▸ **WORK TO COMPLETE**
What is needed here is a faithful repeat of every entry, with no character changed.

INFORMATION SUPPLIED Start Marker

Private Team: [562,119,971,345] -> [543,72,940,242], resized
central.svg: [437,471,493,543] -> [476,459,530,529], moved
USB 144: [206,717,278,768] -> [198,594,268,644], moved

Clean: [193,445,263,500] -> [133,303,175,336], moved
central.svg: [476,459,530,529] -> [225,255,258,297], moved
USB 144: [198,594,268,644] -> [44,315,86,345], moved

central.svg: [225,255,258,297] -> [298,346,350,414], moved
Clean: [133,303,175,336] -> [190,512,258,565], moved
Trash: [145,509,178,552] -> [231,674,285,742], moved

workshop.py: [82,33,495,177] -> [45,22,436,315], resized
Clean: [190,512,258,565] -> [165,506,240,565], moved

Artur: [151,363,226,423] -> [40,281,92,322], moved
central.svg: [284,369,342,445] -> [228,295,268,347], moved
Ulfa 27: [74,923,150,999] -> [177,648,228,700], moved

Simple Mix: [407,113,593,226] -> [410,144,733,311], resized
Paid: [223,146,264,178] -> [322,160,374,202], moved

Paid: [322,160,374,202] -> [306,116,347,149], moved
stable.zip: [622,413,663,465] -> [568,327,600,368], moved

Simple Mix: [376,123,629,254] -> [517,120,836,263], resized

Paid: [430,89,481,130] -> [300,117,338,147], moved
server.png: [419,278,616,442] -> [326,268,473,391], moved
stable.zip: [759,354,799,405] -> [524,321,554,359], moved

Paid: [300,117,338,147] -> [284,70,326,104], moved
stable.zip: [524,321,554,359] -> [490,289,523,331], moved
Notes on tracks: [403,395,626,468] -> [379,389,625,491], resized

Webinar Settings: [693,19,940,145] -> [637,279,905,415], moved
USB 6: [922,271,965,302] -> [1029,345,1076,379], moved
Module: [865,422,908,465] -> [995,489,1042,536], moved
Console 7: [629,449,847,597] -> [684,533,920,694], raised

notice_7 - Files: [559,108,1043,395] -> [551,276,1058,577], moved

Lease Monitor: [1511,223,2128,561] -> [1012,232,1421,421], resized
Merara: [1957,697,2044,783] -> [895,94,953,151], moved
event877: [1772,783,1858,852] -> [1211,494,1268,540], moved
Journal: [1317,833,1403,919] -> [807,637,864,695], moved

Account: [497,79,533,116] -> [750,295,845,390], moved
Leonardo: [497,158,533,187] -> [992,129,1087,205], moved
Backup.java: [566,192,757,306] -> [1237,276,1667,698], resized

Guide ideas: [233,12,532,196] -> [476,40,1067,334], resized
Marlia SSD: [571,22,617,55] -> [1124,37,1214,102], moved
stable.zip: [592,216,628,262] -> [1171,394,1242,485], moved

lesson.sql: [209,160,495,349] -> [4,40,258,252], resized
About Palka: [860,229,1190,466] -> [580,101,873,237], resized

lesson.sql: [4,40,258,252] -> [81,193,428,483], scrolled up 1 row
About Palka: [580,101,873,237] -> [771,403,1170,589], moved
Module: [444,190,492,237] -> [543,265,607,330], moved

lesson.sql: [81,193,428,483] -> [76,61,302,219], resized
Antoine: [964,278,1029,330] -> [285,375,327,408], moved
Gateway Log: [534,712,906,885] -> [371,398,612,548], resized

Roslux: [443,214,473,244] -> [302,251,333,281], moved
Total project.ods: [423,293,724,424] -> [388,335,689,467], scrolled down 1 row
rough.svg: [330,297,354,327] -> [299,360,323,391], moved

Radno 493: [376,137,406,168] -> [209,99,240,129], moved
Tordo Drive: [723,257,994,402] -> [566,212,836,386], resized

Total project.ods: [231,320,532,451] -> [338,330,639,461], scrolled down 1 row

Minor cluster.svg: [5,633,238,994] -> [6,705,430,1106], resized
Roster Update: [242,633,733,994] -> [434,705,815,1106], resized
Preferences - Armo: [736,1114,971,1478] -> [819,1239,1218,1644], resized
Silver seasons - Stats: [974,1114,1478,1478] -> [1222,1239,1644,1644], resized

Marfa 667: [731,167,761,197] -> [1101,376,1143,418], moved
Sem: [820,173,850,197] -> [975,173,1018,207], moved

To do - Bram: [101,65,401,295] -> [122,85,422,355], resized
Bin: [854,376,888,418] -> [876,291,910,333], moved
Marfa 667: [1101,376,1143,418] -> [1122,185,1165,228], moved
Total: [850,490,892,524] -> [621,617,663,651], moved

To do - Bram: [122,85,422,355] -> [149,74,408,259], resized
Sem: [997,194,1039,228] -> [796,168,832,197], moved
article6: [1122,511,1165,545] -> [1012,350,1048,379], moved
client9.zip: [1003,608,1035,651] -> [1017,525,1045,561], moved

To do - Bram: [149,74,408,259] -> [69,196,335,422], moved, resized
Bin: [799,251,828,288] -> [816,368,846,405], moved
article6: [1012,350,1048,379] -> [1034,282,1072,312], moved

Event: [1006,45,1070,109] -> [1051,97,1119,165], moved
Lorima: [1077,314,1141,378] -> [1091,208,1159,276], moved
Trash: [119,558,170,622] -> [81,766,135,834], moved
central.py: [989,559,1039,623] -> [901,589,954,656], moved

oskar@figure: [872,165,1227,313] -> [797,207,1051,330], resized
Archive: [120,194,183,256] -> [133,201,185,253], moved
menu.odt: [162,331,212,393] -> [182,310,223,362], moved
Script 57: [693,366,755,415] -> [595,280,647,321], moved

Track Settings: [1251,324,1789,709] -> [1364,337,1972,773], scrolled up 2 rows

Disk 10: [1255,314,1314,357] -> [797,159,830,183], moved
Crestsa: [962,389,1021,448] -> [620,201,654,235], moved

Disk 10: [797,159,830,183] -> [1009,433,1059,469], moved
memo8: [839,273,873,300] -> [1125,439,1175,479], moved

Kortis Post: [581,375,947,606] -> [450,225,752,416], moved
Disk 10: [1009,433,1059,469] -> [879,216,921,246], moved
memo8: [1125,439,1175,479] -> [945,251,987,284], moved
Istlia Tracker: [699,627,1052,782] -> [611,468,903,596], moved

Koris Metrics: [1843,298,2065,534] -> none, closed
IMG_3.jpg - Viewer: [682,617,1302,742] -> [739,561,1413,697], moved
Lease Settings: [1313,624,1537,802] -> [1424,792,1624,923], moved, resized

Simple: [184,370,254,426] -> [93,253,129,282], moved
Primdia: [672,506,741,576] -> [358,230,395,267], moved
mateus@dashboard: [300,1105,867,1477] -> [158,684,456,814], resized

INFORMATION SUPPLIED End Marker

▸ **ANSWER BOX**
Private Team: [562,119,971,345] -> [543,72,940,242], resized
central.svg: [437,471,493,543] -> [476,459,530,529], moved
USB 144: [206,717,278,768] -> [198,594,268,644], moved

Clean: [193,445,263,500] -> [133,303,175,336], moved
central.svg: [476,459,530,529] -> [225,255,258,297], moved
USB 144: [198,594,268,644] -> [44,315,86,345], moved

central.svg: [225,255,258,297] -> [298,346,350,414], moved
Clean: [133,303,175,336] -> [190,512,258,565], moved
Trash: [145,509,178,552] -> [231,674,285,742], moved

workshop.py: [82,33,495,177] -> [45,22,436,315], resized
Clean: [190,512,258,565] -> [165,506,240,565], moved

Artur: [151,363,226,423] -> [40,281,92,322], moved
central.svg: [284,369,342,445] -> [228,295,268,347], moved
Ulfa 27: [74,923,150,999] -> [177,648,228,700], moved

Simple Mix: [407,113,593,226] -> [410,144,733,311], resized
Paid: [223,146,264,178] -> [322,160,374,202], moved

Paid: [322,160,374,202] -> [306,116,347,149], moved
stable.zip: [622,413,663,465] -> [568,327,600,368], moved

Simple Mix: [376,123,629,254] -> [517,120,836,263], resized

Paid: [430,89,481,130] -> [300,117,338,147], moved
server.png: [419,278,616,442] -> [326,268,473,391], moved
stable.zip: [759,354,799,405] -> [524,321,554,359], moved

Paid: [300,117,338,147] -> [284,70,326,104], moved
stable.zip: [524,321,554,359] -> [490,289,523,331], moved
Notes on tracks: [403,395,626,468] -> [379,389,625,491], resized

Webinar Settings: [693,19,940,145] -> [637,279,905,415], moved
USB 6: [922,271,965,302] -> [1029,345,1076,379], moved
Module: [865,422,908,465] -> [995,489,1042,536], moved
Console 7: [629,449,847,597] -> [684,533,920,694], raised

notice_7 - Files: [559,108,1043,395] -> [551,276,1058,577], moved

Lease Monitor: [1511,223,2128,561] -> [1012,232,1421,421], resized
Merara: [1957,697,2044,783] -> [895,94,953,151], moved
event877: [1772,783,1858,852] -> [1211,494,1268,540], moved
Journal: [1317,833,1403,919] -> [807,637,864,695], moved

Account: [497,79,533,116] -> [750,295,845,390], moved
Leonardo: [497,158,533,187] -> [992,129,1087,205], moved
Backup.java: [566,192,757,306] -> [1237,276,1667,698], resized

Guide ideas: [233,12,532,196] -> [476,40,1067,334], resized
Marlia SSD: [571,22,617,55] -> [1124,37,1214,102], moved
stable.zip: [592,216,628,262] -> [1171,394,1242,485], moved

lesson.sql: [209,160,495,349] -> [4,40,258,252], resized
About Palka: [860,229,1190,466] -> [580,101,873,237], resized

lesson.sql: [4,40,258,252] -> [81,193,428,483], scrolled up 1 row
About Palka: [580,101,873,237] -> [771,403,1170,589], moved
Module: [444,190,492,237] -> [543,265,607,330], moved

lesson.sql: [81,193,428,483] -> [76,61,302,219], resized
Antoine: [964,278,1029,330] -> [285,375,327,408], moved
Gateway Log: [534,712,906,885] -> [371,398,612,548], resized

Roslux: [443,214,473,244] -> [302,251,333,281], moved
Total project.ods: [423,293,724,424] -> [388,335,689,467], scrolled down 1 row
rough.svg: [330,297,354,327] -> [299,360,323,391], moved

Radno 493: [376,137,406,168] -> [209,99,240,129], moved
Tordo Drive: [723,257,994,402] -> [566,212,836,386], resized

Total project.ods: [231,320,532,451] -> [338,330,639,461], scrolled down 1 row

Minor cluster.svg: [5,633,238,994] -> [6,705,430,1106], resized
Roster Update: [242,633,733,994] -> [434,705,815,1106], resized
Preferences - Armo: [736,1114,971,1478] -> [819,1239,1218,1644], resized
Silver seasons - Stats: [974,1114,1478,1478] -> [1222,1239,1644,1644], resized

Marfa 667: [731,167,761,197] -> [1101,376,1143,418], moved
Sem: [820,173,850,197] -> [975,173,1018,207], moved

To do - Bram: [101,65,401,295] -> [122,85,422,355], resized
Bin: [854,376,888,418] -> [876,291,910,333], moved
Marfa 667: [1101,376,1143,418] -> [1122,185,1165,228], moved
Total: [850,490,892,524] -> [621,617,663,651], moved

To do - Bram: [122,85,422,355] -> [149,74,408,259], resized
Sem: [997,194,1039,228] -> [796,168,832,197], moved
article6: [1122,511,1165,545] -> [1012,350,1048,379], moved
client9.zip: [1003,608,1035,651] -> [1017,525,1045,561], moved

To do - Bram: [149,74,408,259] -> [69,196,335,422], moved, resized
Bin: [799,251,828,288] -> [816,368,846,405], moved
article6: [1012,350,1048,379] -> [1034,282,1072,312], moved

Event: [1006,45,1070,109] -> [1051,97,1119,165], moved
Lorima: [1077,314,1141,378] -> [1091,208,1159,276], moved
Trash: [119,558,170,622] -> [81,766,135,834], moved
central.py: [989,559,1039,623] -> [901,589,954,656], moved

oskar@figure: [872,165,1227,313] -> [797,207,1051,330], resized
Archive: [120,194,183,256] -> [133,201,185,253], moved
menu.odt: [162,331,212,393] -> [182,310,223,362], moved
Script 57: [693,366,755,415] -> [595,280,647,321], moved

Track Settings: [1251,324,1789,709] -> [1364,337,1972,773], scrolled up 2 rows

Disk 10: [1255,314,1314,357] -> [797,159,830,183], moved
Crestsa: [962,389,1021,448] -> [620,201,654,235], moved

Disk 10: [797,159,830,183] -> [1009,433,1059,469], moved
memo8: [839,273,873,300] -> [1125,439,1175,479], moved

Kortis Post: [581,375,947,606] -> [450,225,752,416], moved
Disk 10: [1009,433,1059,469] -> [879,216,921,246], moved
memo8: [1125,439,1175,479] -> [945,251,987,284], moved
Istlia Tracker: [699,627,1052,782] -> [611,468,903,596], moved

Koris Metrics: [1843,298,2065,534] -> none, closed
IMG_3.jpg - Viewer: [682,617,1302,742] -> [739,561,1413,697], moved
Lease Settings: [1313,624,1537,802] -> [1424,792,1624,923], moved, resized

Simple: [184,370,254,426] -> [93,253,129,282], moved
Primdia: [672,506,741,576] -> [358,230,395,267], moved
mateus@dashboard: [300,1105,867,1477] -> [158,684,456,814], resized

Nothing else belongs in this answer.